- _Task to complete_: Your output should be the lines below from the one with "building: [269,367,421,543] -> none" through the one with "building: [77,192,191,312] -> none", copied exactly, pictures excluded.

[[ Supplied entries open ]]

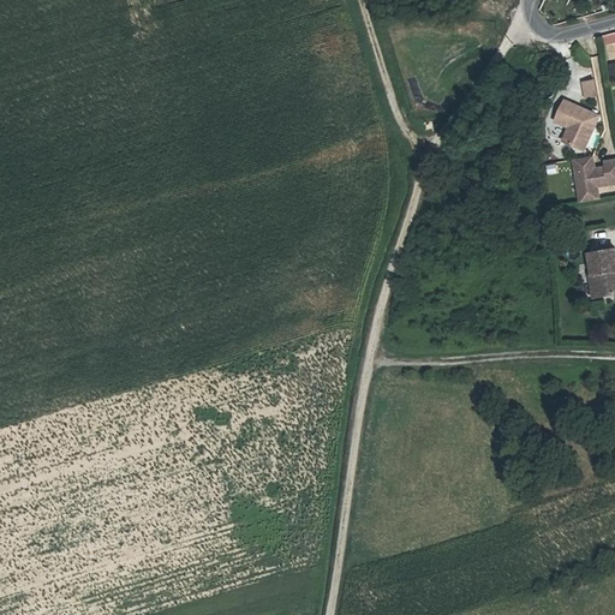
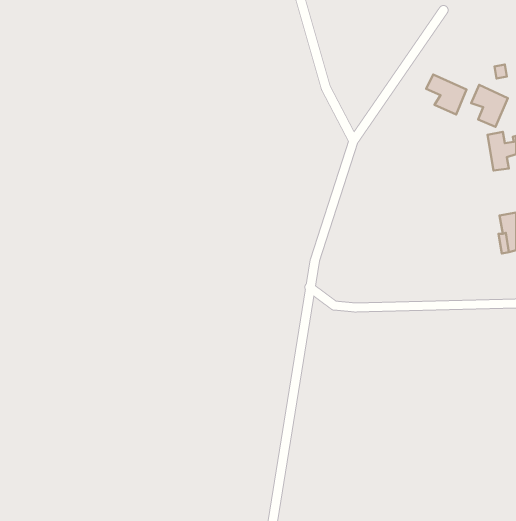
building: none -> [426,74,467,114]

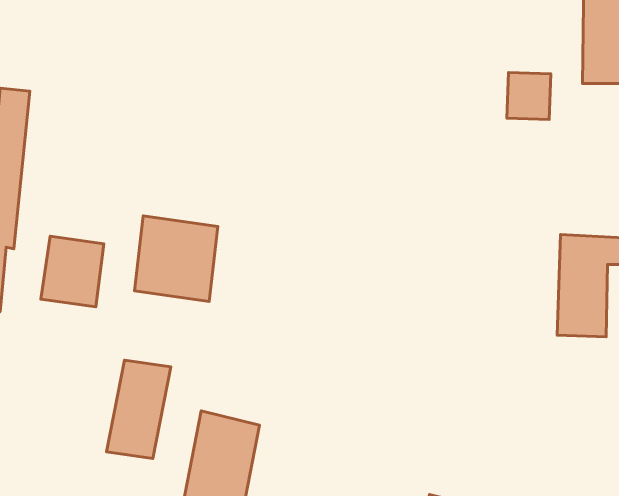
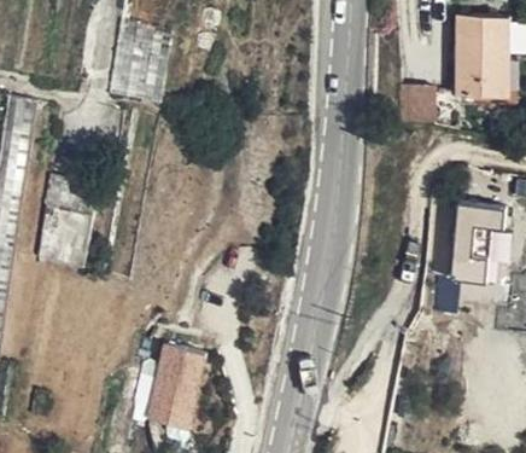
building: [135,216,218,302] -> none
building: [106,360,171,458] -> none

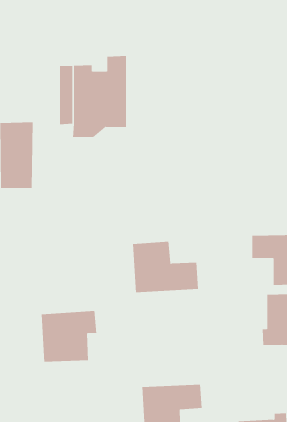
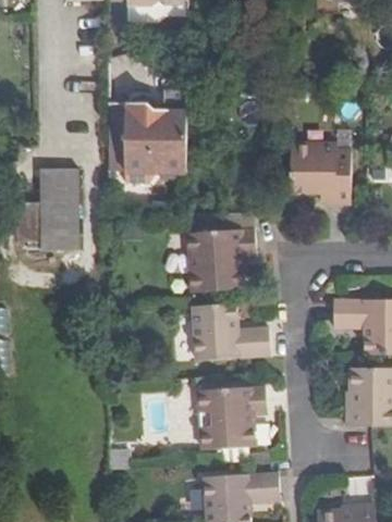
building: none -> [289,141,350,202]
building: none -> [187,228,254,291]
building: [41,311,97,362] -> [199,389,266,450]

[[ Supplied entries closed ]]
[[ Supplied entries open ]]

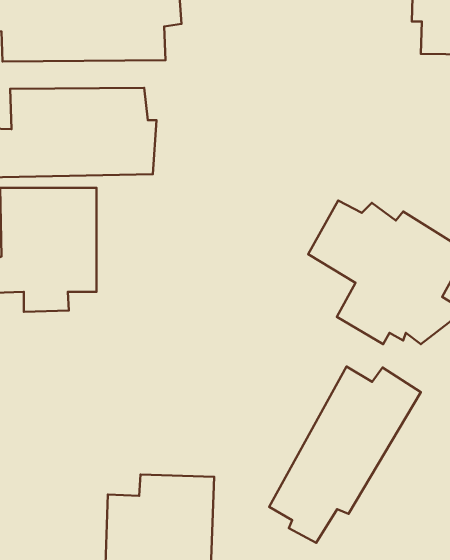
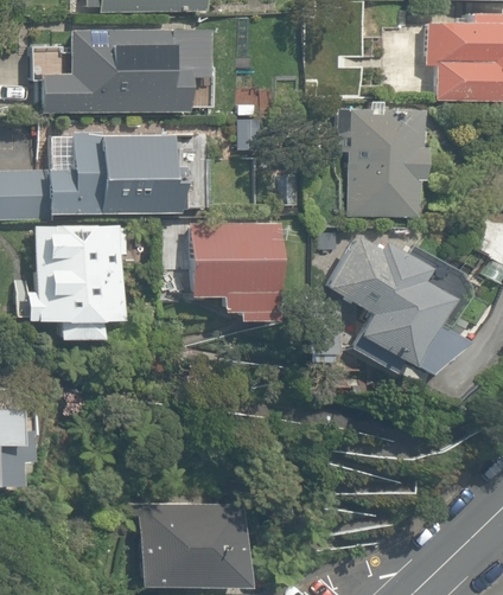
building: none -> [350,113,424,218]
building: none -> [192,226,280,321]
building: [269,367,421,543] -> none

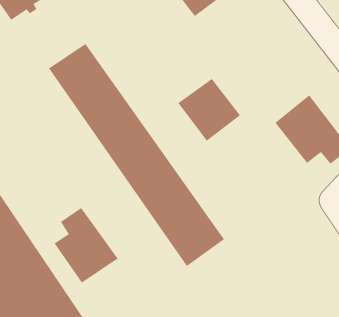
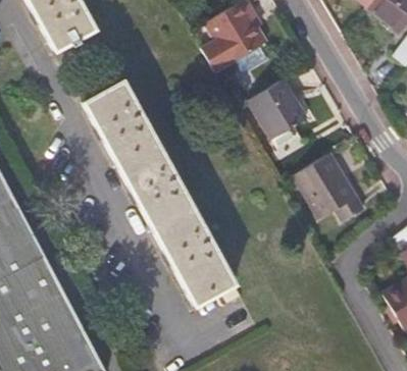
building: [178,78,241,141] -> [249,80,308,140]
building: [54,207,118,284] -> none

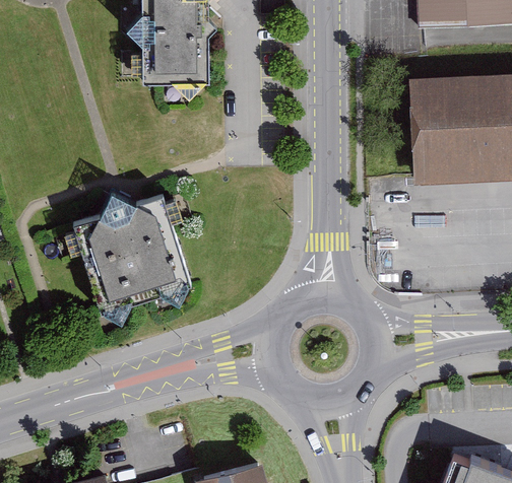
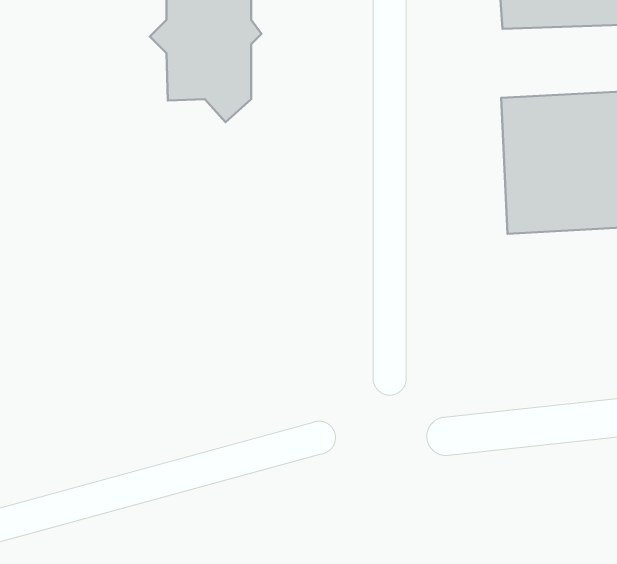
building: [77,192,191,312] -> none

[[ Supplied entries closed ]]
[[ Supplied entries open ]]

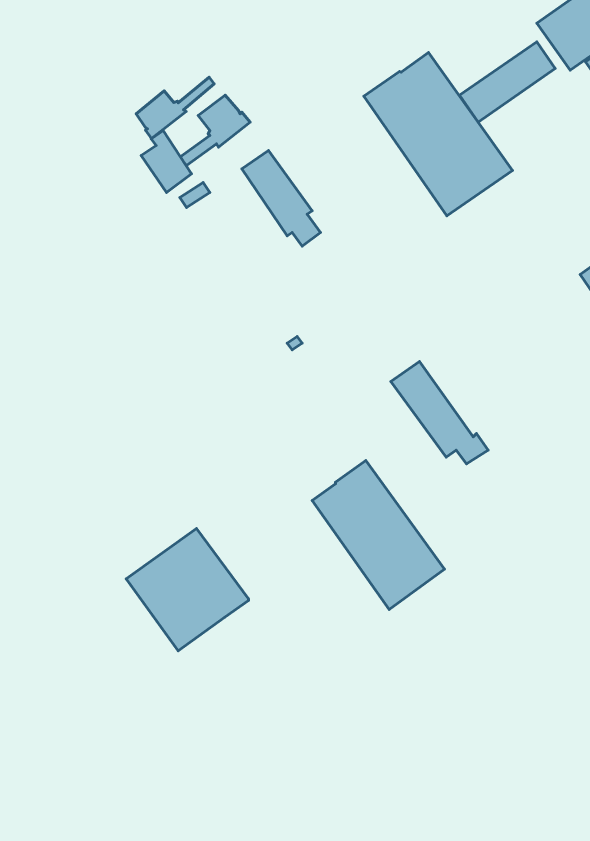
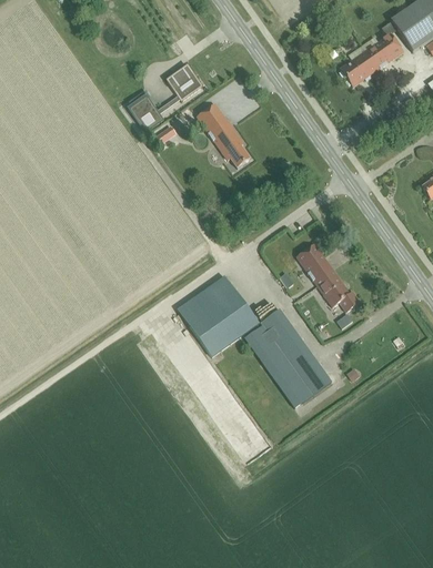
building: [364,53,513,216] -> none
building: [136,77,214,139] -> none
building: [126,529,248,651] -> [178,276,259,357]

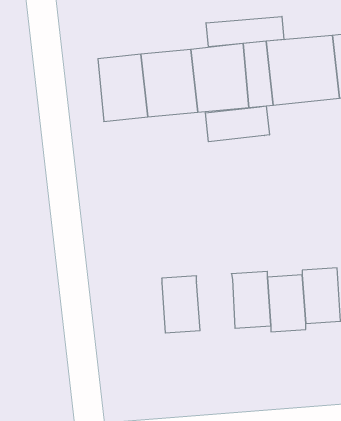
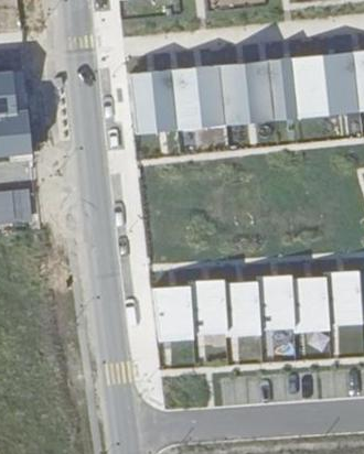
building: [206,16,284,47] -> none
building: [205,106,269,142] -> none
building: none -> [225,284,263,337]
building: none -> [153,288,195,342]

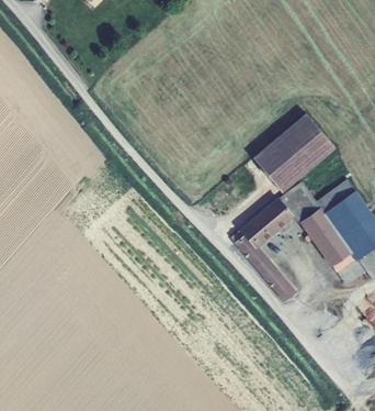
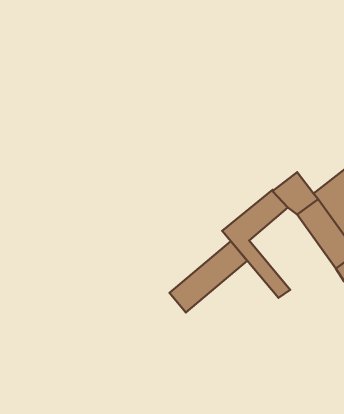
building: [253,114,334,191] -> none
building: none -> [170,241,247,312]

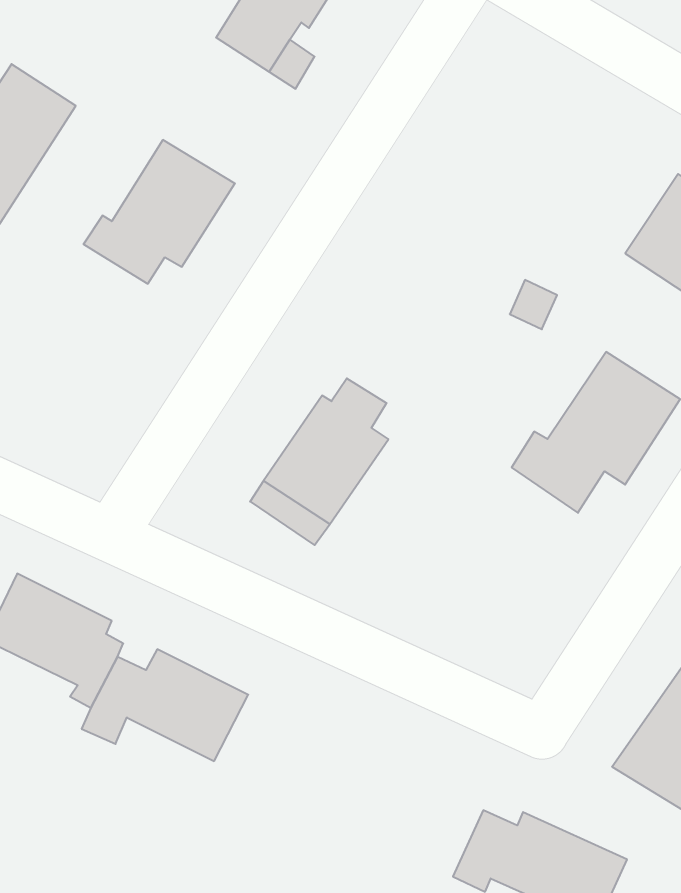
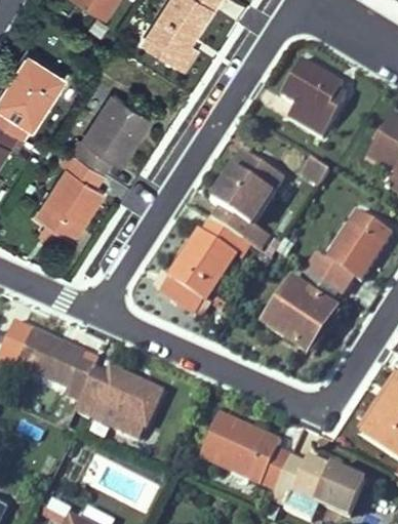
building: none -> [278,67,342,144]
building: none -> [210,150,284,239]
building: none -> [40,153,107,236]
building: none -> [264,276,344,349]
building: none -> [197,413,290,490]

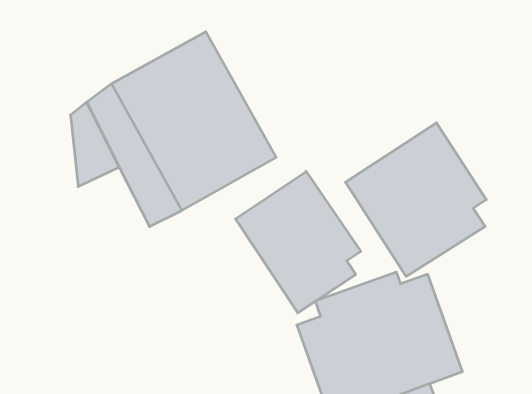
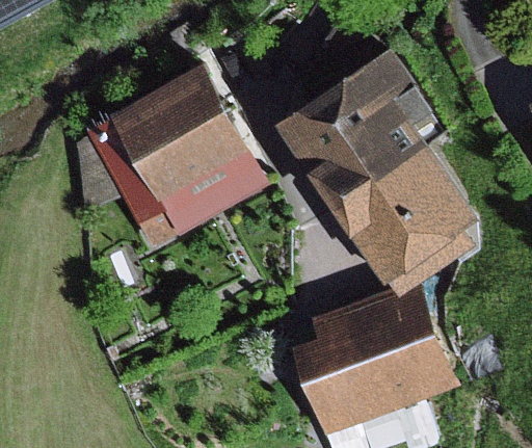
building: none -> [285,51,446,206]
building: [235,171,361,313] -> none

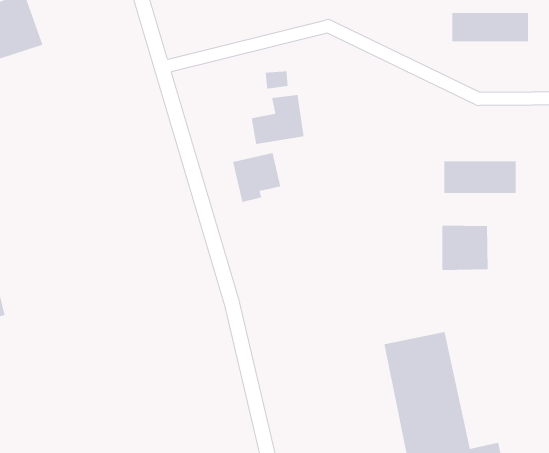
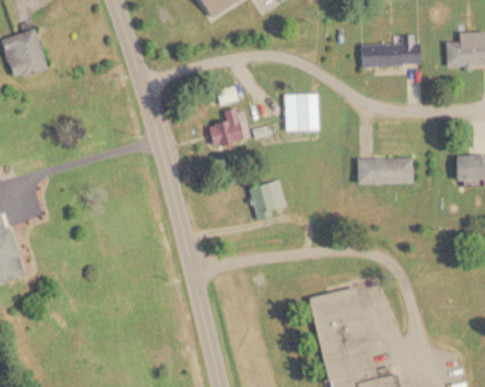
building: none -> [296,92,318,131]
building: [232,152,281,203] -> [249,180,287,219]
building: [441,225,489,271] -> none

[[ Supplied entries closed ]]

- _The answer_:
building: [269,367,421,543] -> none

building: [178,78,241,141] -> [249,80,308,140]
building: [54,207,118,284] -> none

building: [77,192,191,312] -> none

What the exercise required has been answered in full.